■ Work task: Filter the records below down to lines containing "teapot".
::::::::
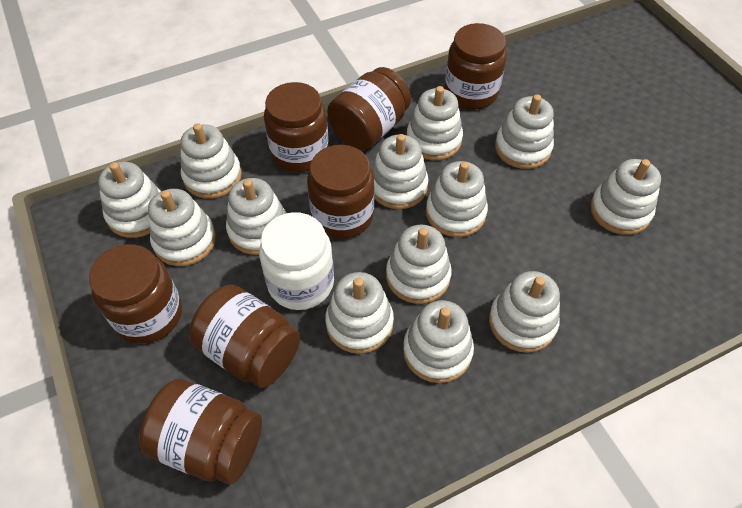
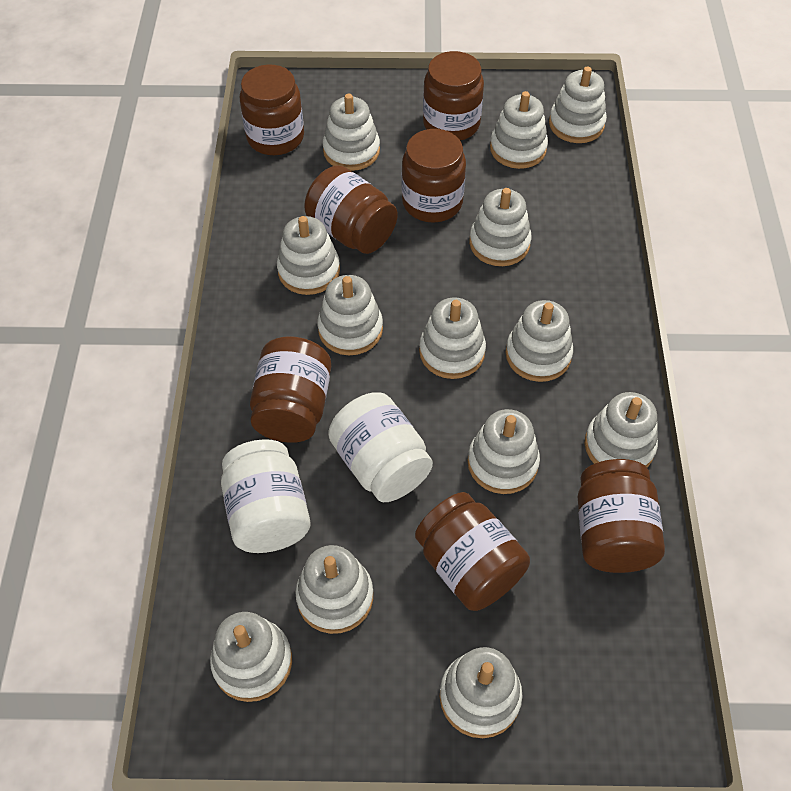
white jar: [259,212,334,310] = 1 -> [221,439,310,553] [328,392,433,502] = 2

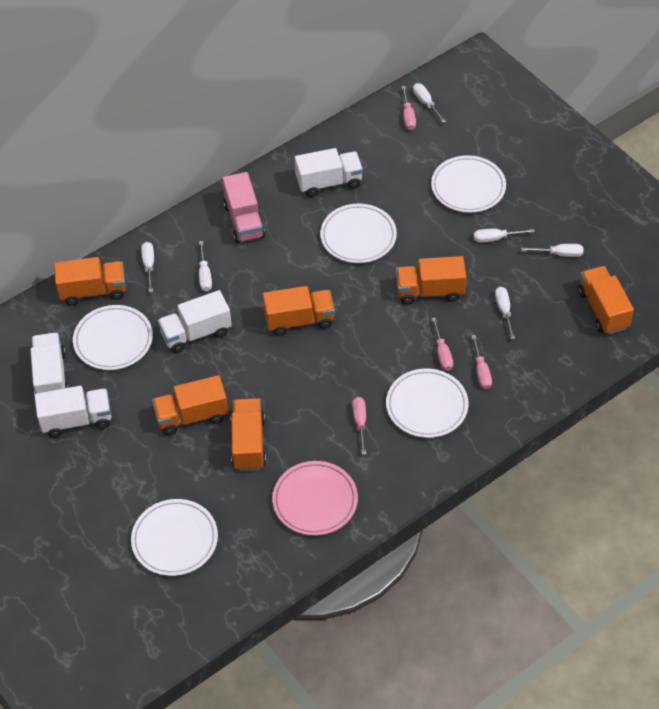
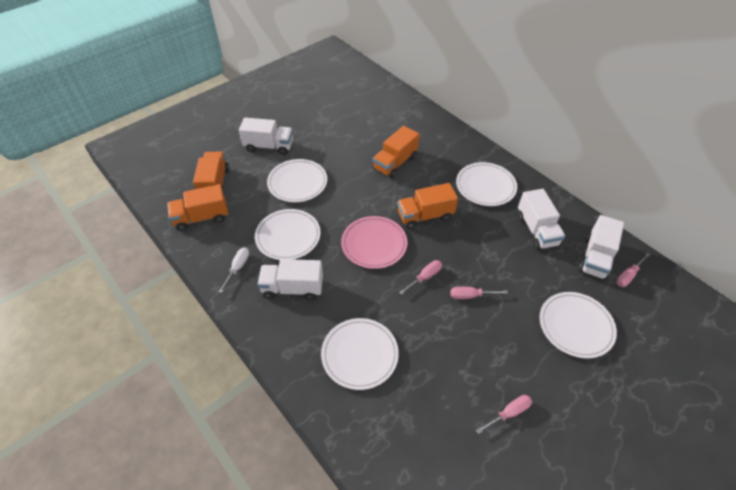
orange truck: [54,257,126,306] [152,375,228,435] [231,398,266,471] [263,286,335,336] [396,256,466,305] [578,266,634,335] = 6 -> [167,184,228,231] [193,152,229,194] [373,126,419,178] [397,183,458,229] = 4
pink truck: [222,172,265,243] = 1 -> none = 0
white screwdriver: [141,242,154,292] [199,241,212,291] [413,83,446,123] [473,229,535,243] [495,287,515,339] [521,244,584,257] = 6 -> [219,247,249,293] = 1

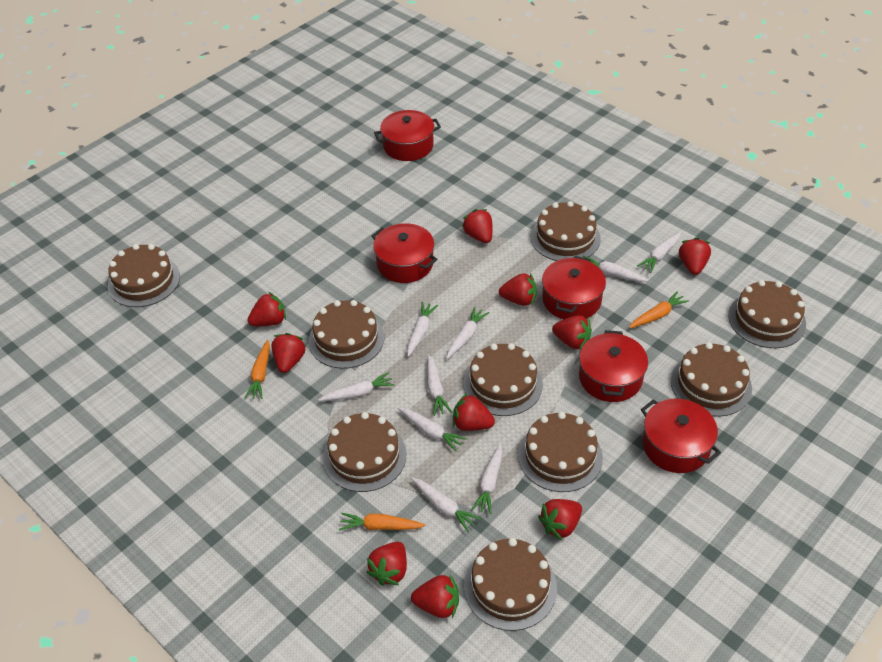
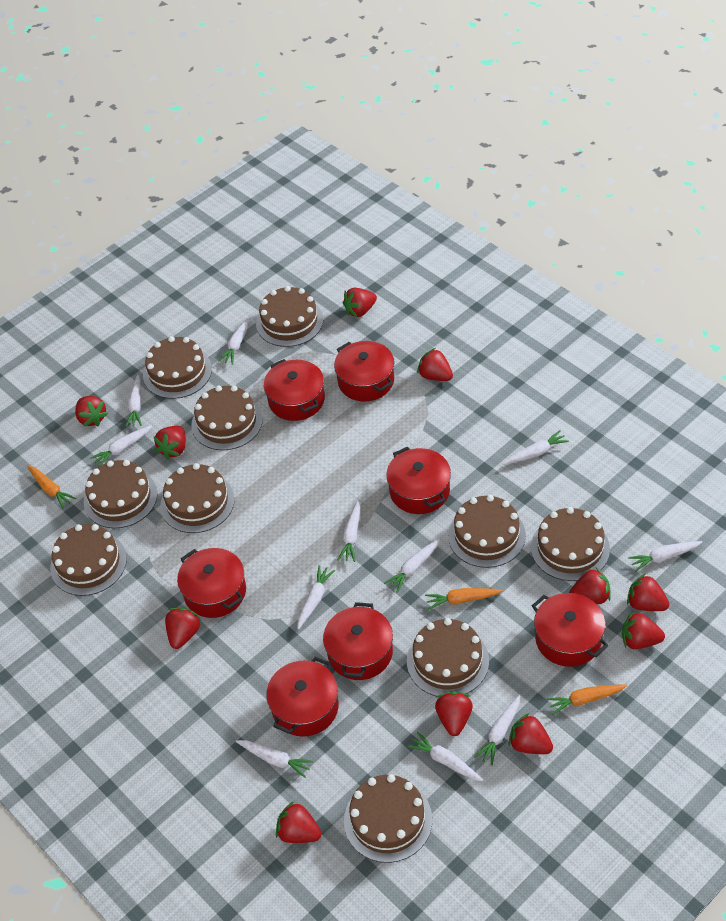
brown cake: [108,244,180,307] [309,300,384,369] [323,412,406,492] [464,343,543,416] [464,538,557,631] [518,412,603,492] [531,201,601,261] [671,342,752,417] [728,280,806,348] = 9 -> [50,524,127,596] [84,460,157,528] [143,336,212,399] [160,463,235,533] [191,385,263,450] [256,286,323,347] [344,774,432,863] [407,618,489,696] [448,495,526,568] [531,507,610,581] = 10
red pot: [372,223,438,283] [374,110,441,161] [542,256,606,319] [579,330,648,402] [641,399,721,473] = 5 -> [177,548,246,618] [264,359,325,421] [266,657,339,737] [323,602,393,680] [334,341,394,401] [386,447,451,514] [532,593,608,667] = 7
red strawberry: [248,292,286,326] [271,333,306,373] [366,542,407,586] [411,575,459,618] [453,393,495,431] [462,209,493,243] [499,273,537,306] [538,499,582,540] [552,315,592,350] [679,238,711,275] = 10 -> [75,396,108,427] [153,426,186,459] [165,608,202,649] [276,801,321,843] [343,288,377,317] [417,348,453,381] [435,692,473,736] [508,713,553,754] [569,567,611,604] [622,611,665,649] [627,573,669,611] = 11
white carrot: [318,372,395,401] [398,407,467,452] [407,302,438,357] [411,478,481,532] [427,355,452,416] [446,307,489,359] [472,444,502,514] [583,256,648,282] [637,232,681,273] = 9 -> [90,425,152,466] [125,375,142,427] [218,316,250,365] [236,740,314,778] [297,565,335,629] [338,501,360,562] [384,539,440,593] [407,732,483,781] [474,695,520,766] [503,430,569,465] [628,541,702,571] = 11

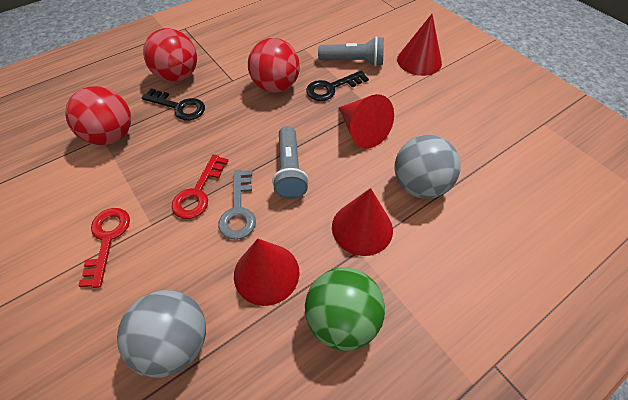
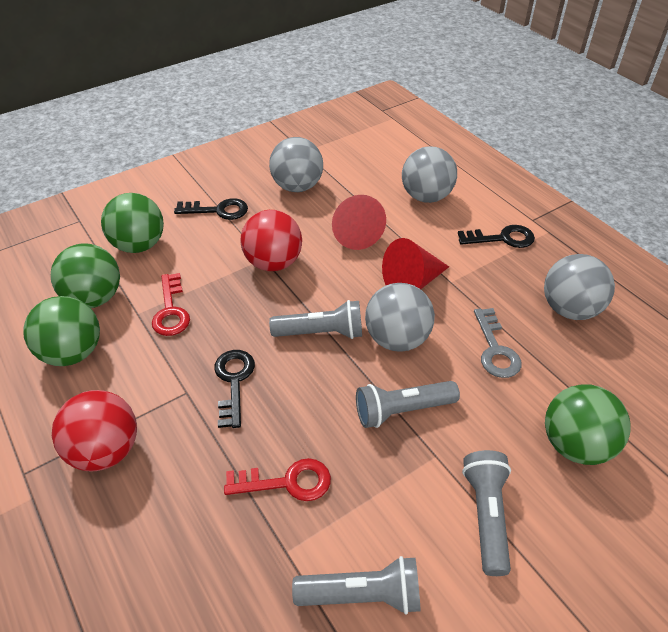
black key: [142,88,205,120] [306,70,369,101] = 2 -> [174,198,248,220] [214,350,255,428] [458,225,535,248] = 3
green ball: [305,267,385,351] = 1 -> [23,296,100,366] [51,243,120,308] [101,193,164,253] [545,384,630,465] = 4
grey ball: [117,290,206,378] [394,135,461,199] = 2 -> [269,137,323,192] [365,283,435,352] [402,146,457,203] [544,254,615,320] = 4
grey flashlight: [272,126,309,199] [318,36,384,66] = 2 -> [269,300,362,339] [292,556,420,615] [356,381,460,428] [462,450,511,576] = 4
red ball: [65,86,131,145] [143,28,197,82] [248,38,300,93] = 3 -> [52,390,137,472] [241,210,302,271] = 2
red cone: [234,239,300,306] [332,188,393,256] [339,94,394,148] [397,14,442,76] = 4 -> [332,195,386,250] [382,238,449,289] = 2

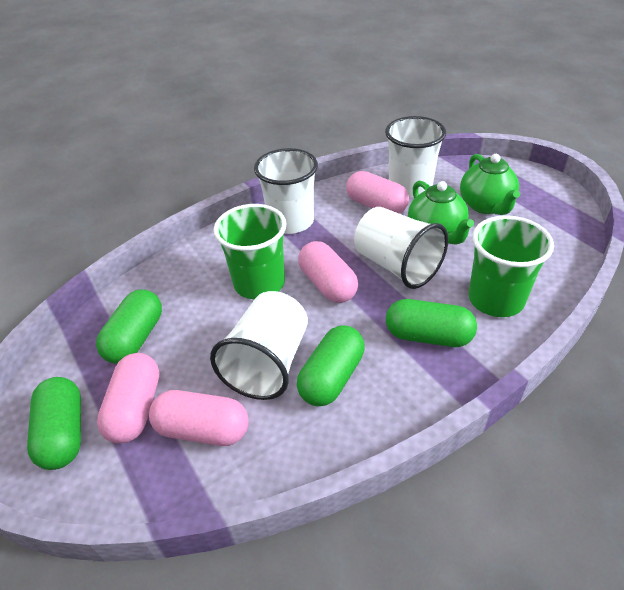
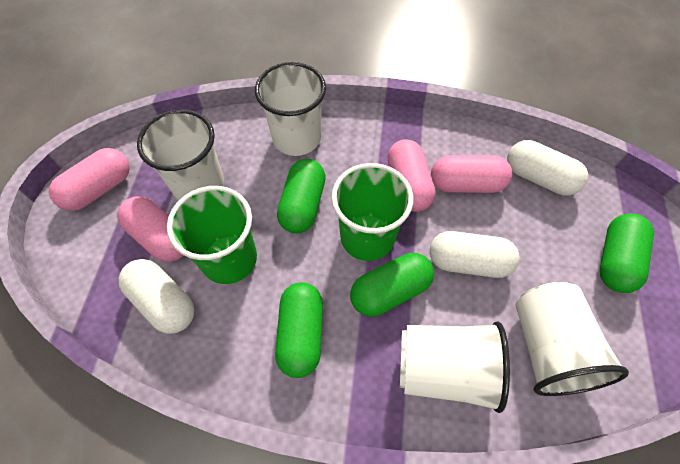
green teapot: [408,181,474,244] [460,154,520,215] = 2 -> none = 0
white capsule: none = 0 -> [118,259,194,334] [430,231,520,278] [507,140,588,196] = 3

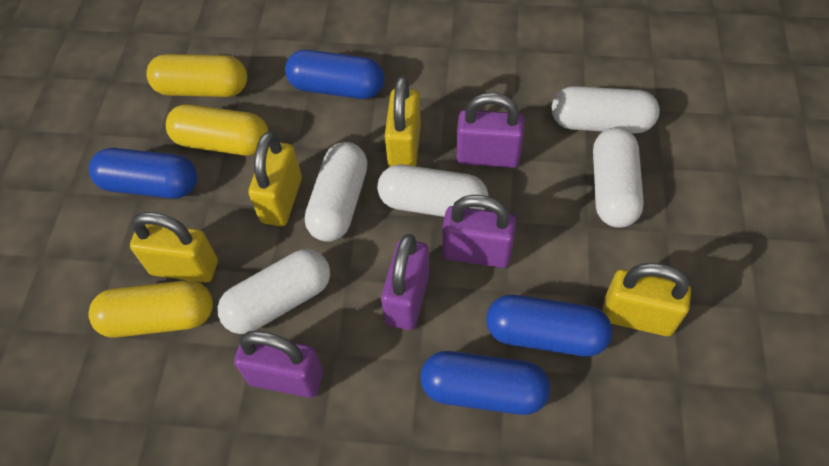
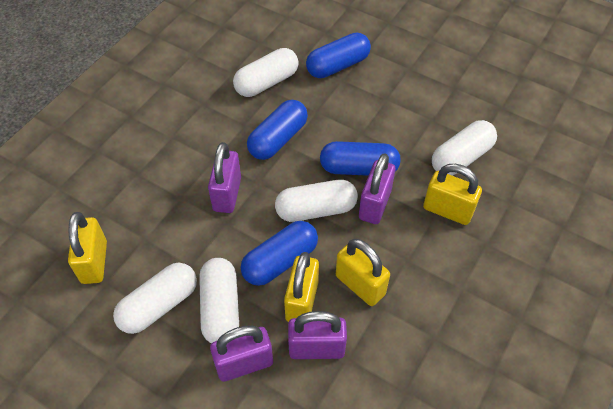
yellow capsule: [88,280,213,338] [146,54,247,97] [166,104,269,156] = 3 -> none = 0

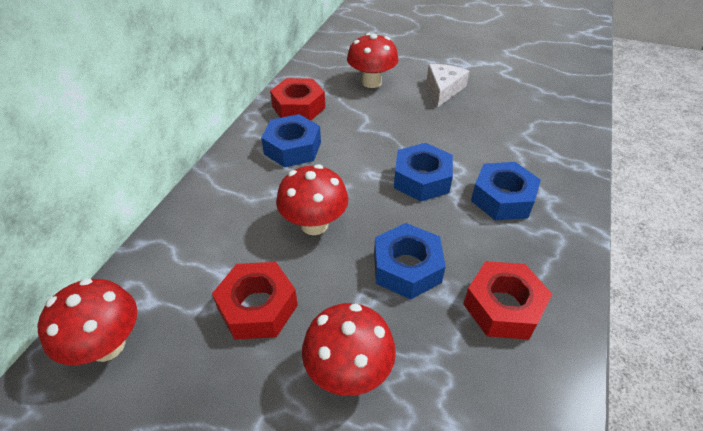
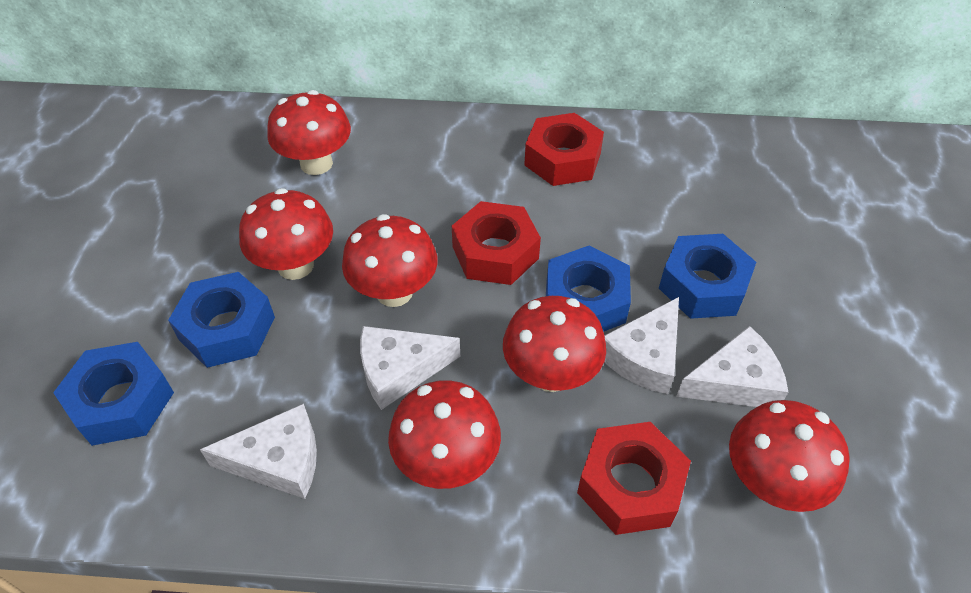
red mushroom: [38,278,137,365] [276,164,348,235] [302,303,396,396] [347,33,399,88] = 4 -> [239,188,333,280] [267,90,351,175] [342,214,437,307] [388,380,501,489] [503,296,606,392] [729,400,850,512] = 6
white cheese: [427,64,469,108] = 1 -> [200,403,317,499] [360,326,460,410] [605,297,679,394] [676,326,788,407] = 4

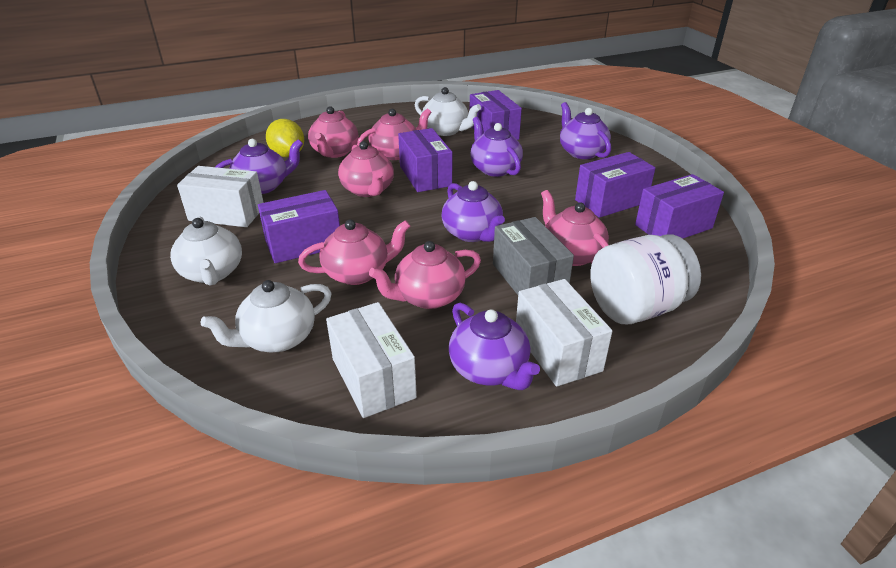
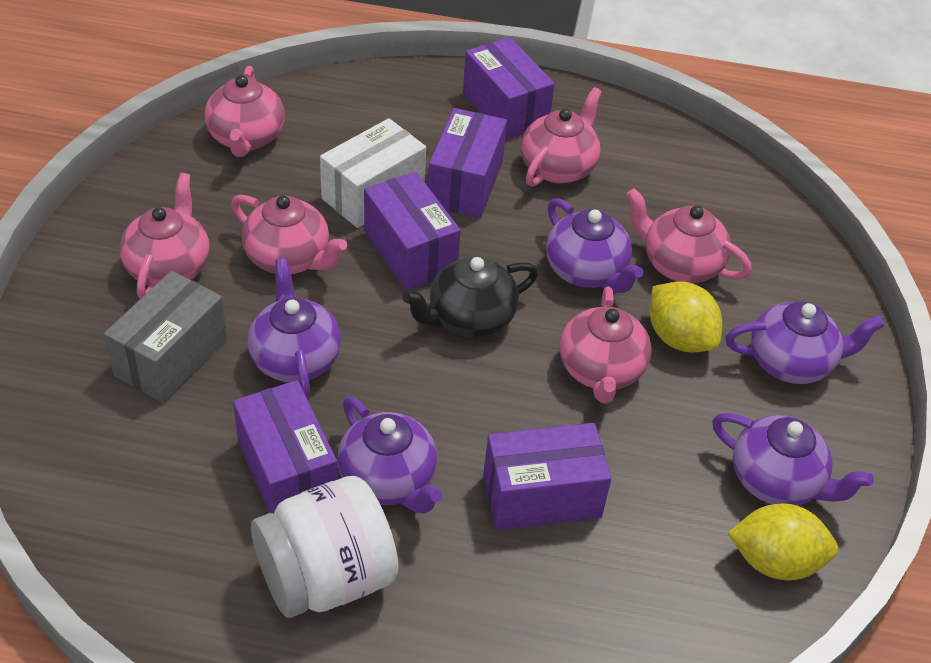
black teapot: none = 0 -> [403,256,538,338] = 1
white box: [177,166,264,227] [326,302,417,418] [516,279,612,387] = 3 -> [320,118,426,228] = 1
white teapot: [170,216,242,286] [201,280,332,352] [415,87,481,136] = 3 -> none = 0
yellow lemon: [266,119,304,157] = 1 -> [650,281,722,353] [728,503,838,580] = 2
::::::::
■ Answer space:
green teapot: [408,181,474,244] [460,154,520,215] = 2 -> none = 0
black teapot: none = 0 -> [403,256,538,338] = 1
white teapot: [170,216,242,286] [201,280,332,352] [415,87,481,136] = 3 -> none = 0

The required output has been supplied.